### Recorded information ###

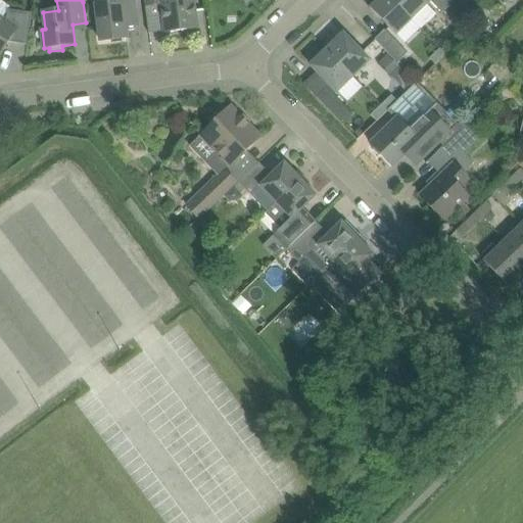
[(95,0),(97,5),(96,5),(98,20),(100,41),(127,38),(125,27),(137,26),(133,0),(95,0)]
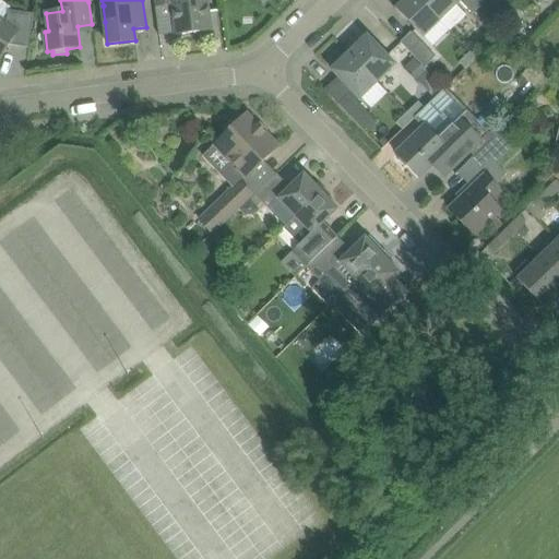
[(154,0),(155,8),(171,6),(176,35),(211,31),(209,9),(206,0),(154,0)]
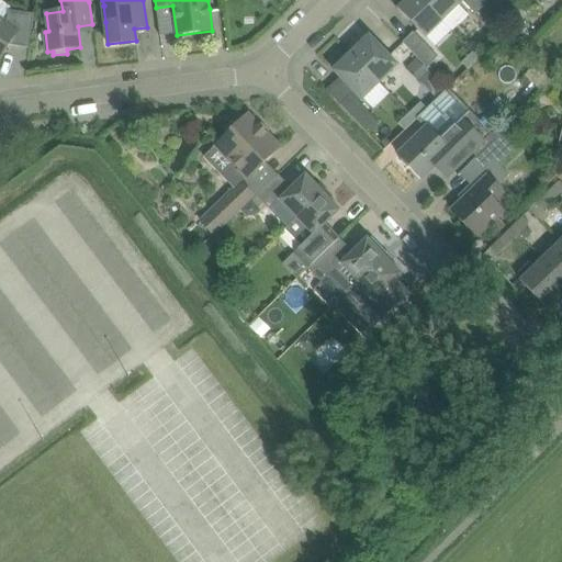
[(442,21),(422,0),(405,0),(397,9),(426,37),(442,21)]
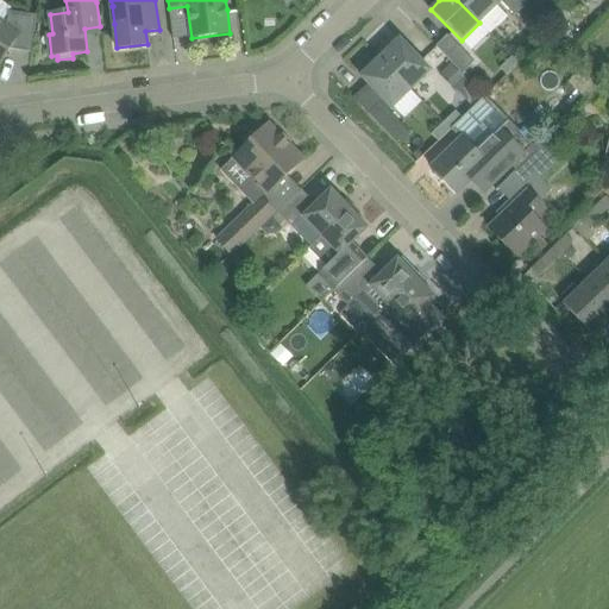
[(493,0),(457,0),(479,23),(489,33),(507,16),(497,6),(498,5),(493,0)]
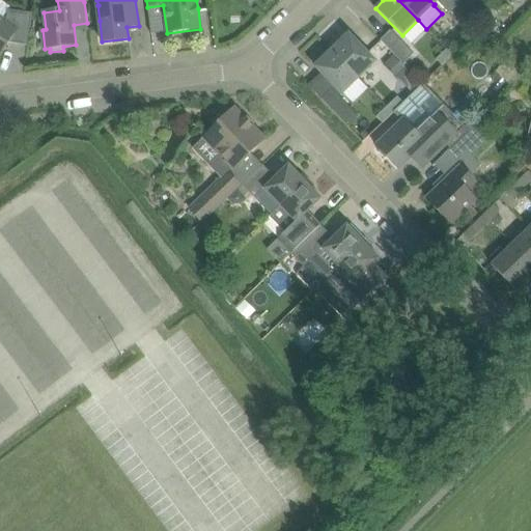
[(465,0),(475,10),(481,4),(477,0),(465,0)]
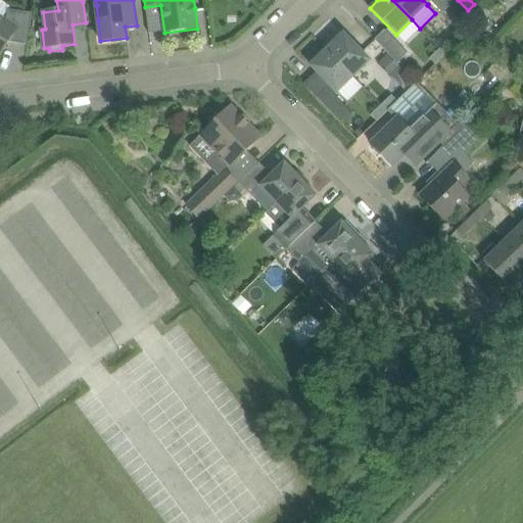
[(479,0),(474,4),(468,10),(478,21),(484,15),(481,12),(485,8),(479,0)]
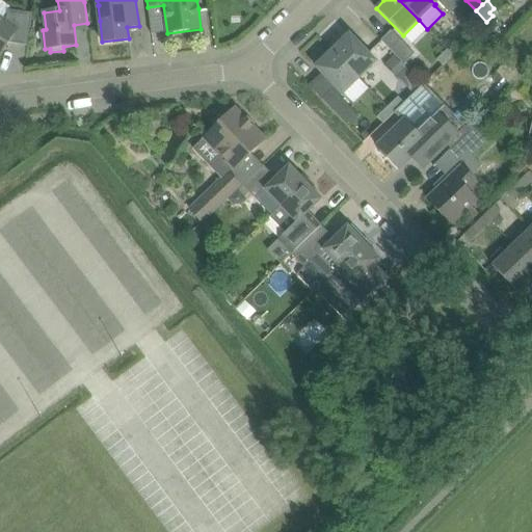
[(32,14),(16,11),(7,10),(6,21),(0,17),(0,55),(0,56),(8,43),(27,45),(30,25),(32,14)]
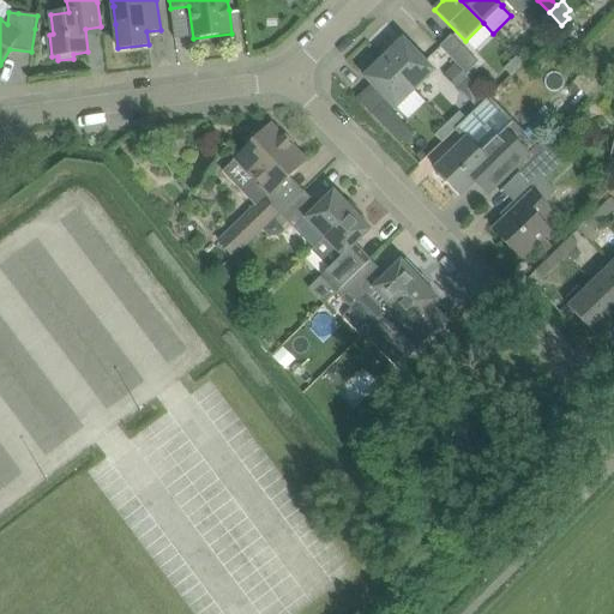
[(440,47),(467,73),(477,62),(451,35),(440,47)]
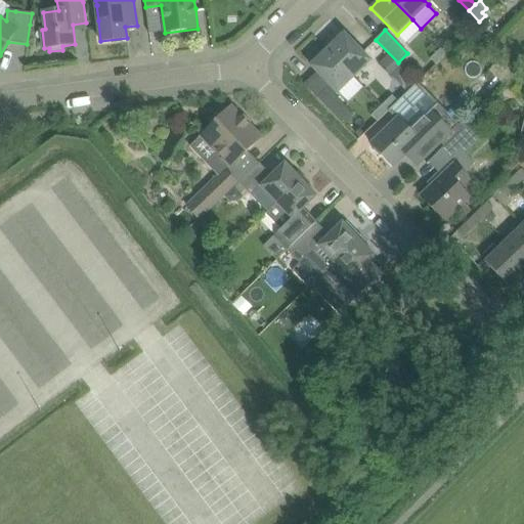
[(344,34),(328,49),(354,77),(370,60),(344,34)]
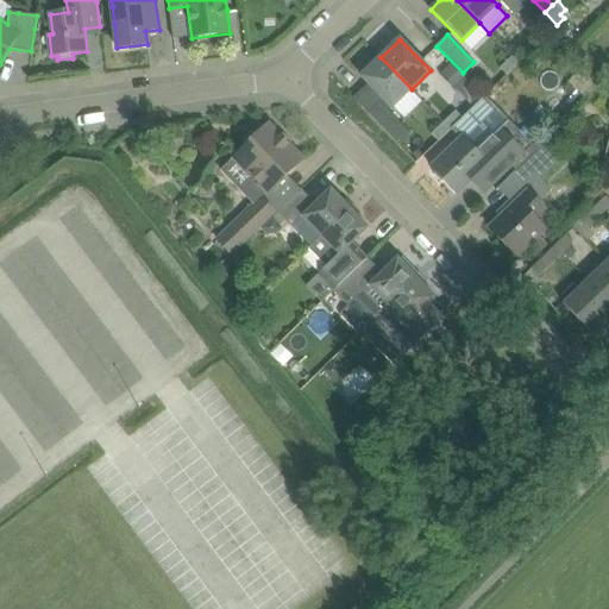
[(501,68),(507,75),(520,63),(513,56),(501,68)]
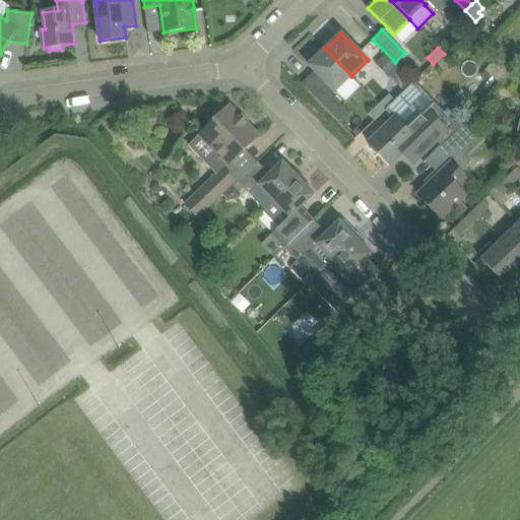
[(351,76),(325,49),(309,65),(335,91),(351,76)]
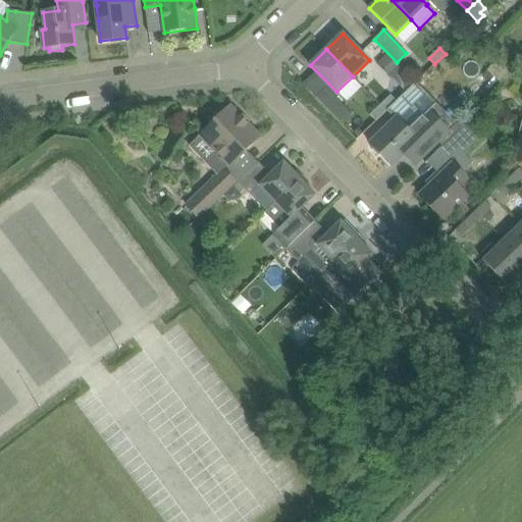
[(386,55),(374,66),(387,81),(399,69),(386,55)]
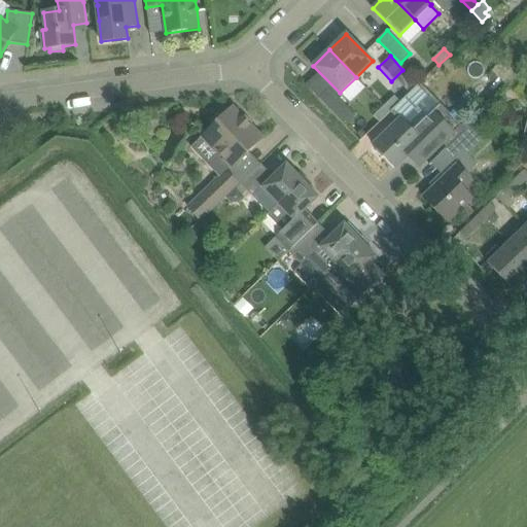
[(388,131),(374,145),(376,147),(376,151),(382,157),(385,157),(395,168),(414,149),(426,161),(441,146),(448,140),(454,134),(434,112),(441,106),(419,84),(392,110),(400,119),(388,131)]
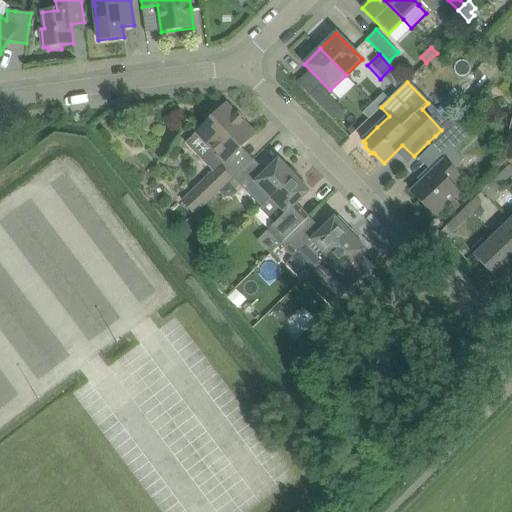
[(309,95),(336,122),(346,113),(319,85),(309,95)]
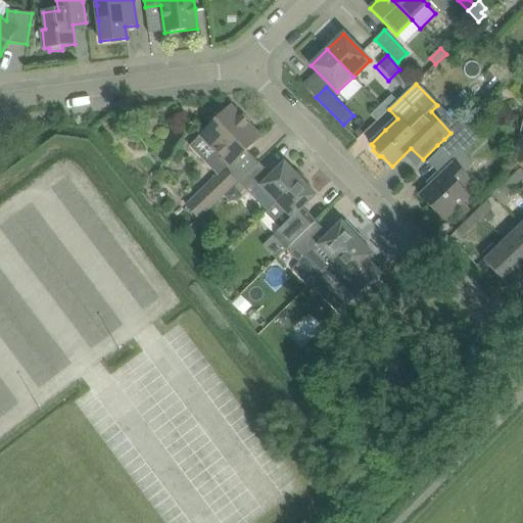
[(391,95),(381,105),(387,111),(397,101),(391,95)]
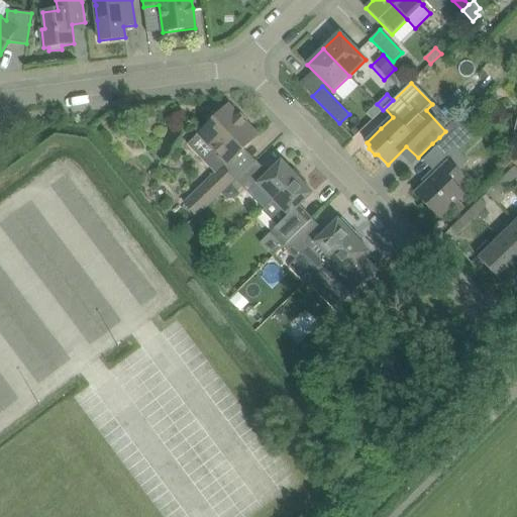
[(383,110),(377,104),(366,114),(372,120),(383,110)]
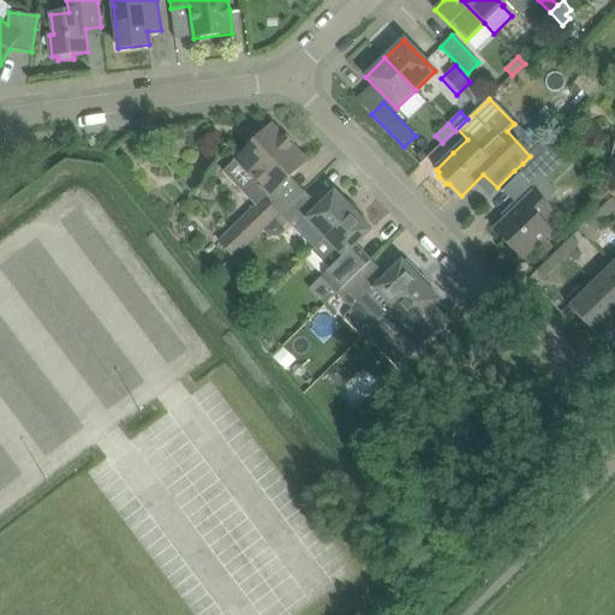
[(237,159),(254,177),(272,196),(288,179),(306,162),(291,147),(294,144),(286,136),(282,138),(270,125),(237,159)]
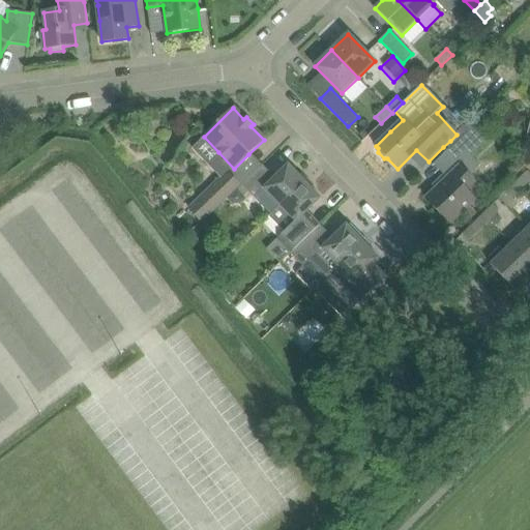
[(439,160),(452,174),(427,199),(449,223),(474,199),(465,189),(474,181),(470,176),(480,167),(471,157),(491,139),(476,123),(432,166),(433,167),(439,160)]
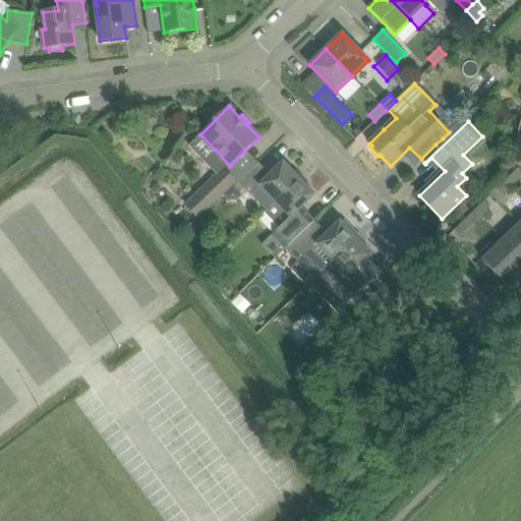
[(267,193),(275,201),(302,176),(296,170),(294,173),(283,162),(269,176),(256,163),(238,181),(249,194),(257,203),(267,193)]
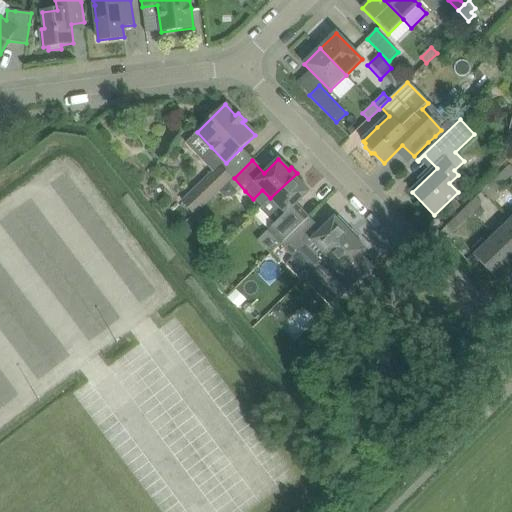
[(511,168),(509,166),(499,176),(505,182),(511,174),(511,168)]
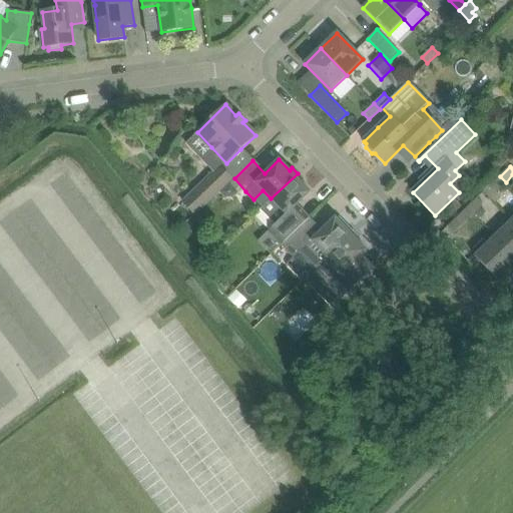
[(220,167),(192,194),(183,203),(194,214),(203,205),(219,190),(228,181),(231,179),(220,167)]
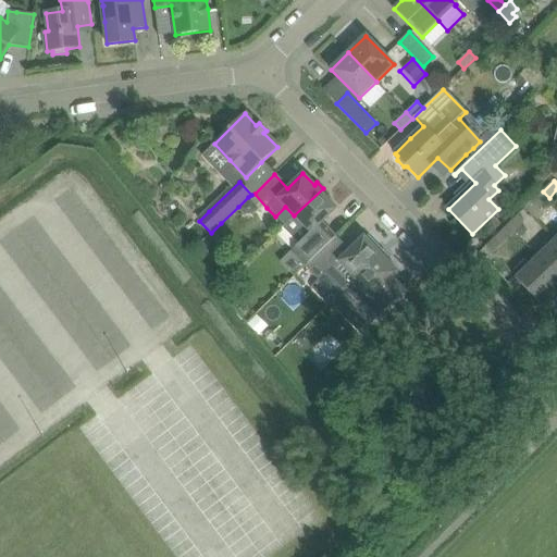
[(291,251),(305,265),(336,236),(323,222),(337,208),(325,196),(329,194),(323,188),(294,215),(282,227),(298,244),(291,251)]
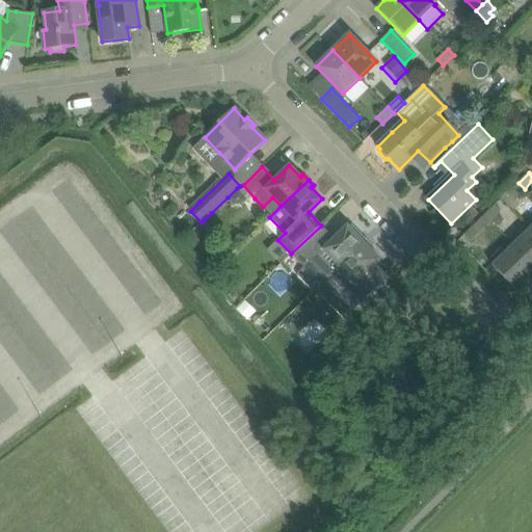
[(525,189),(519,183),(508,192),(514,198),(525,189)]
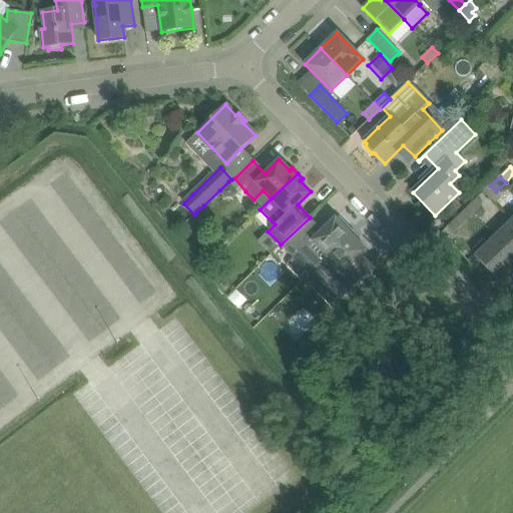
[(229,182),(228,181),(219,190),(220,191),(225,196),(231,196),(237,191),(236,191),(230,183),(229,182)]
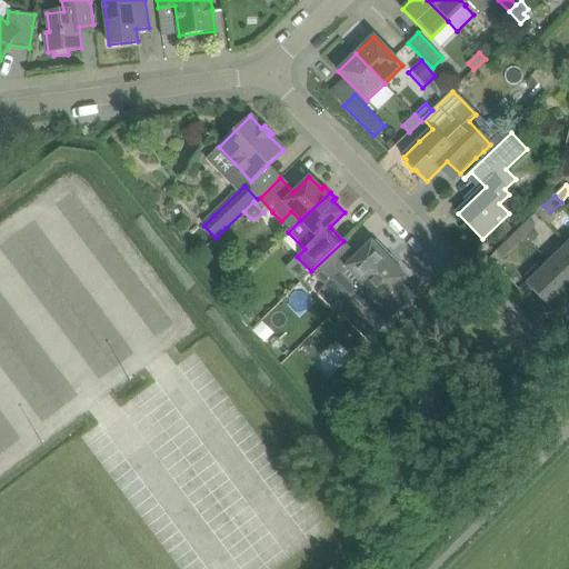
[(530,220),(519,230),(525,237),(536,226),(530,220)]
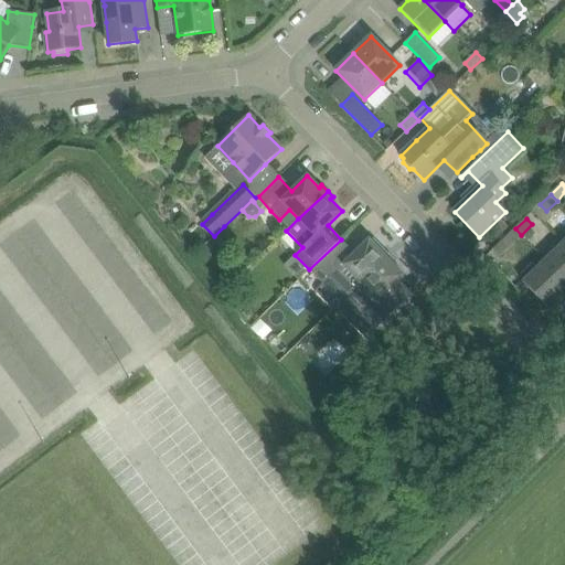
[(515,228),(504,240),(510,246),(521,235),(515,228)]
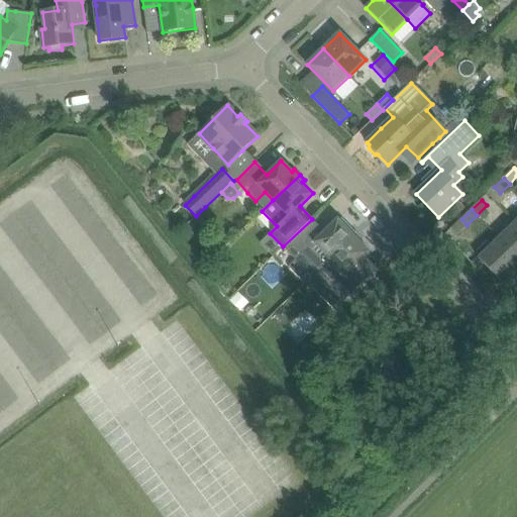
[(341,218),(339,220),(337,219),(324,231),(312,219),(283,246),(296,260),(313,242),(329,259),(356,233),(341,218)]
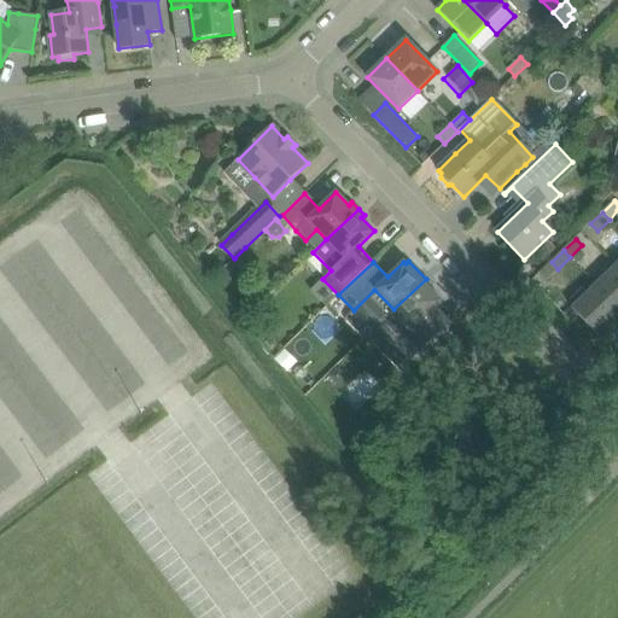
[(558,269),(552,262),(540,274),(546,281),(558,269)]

###

Instructions to follow: The entries above are to be printed again word for word, with every picture removed.

Exercise response:
[(95,0),(97,5),(96,5),(98,20),(100,41),(127,38),(125,27),(137,26),(133,0),(95,0)]
[(154,0),(155,8),(171,6),(176,35),(211,31),(209,9),(206,0),(154,0)]
[(442,21),(422,0),(405,0),(397,9),(426,37),(442,21)]
[(493,0),(457,0),(479,23),(489,33),(507,16),(497,6),(498,5),(493,0)]
[(465,0),(475,10),(481,4),(477,0),(465,0)]
[(479,0),(474,4),(468,10),(478,21),(484,15),(481,12),(485,8),(479,0)]
[(32,14),(16,11),(7,10),(6,21),(0,17),(0,55),(0,56),(8,43),(27,45),(30,25),(32,14)]
[(440,47),(467,73),(477,62),(451,35),(440,47)]
[(344,34),(328,49),(354,77),(370,60),(344,34)]
[(501,68),(507,75),(520,63),(513,56),(501,68)]
[(351,76),(325,49),(309,65),(335,91),(351,76)]
[(386,55),(374,66),(387,81),(399,69),(386,55)]
[(388,131),(374,145),(376,147),(376,151),(382,157),(385,157),(395,168),(414,149),(426,161),(441,146),(448,140),(454,134),(434,112),(441,106),(419,84),(392,110),(400,119),(388,131)]
[(309,95),(336,122),(346,113),(319,85),(309,95)]
[(391,95),(381,105),(387,111),(397,101),(391,95)]
[(383,110),(377,104),(366,114),(372,120),(383,110)]
[(237,159),(254,177),(272,196),(288,179),(306,162),(291,147),(294,144),(286,136),(282,138),(270,125),(237,159)]
[(439,160),(452,174),(427,199),(449,223),(474,199),(465,189),(474,181),(470,176),(480,167),(471,157),(491,139),(476,123),(432,166),(433,167),(439,160)]
[(267,193),(275,201),(302,176),(296,170),(294,173),(283,162),(269,176),(256,163),(238,181),(249,194),(257,203),(267,193)]
[(511,168),(509,166),(499,176),(505,182),(511,174),(511,168)]
[(220,167),(192,194),(183,203),(194,214),(203,205),(219,190),(228,181),(231,179),(220,167)]
[(291,251),(305,265),(336,236),(323,222),(337,208),(325,196),(329,194),(323,188),(294,215),(282,227),(298,244),(291,251)]
[(525,189),(519,183),(508,192),(514,198),(525,189)]
[(229,182),(228,181),(219,190),(220,191),(225,196),(231,196),(237,191),(236,191),(230,183),(229,182)]
[(530,220),(519,230),(525,237),(536,226),(530,220)]
[(515,228),(504,240),(510,246),(521,235),(515,228)]
[(341,218),(339,220),(337,219),(324,231),(312,219),(283,246),(296,260),(313,242),(329,259),(356,233),(341,218)]
[(558,269),(552,262),(540,274),(546,281),(558,269)]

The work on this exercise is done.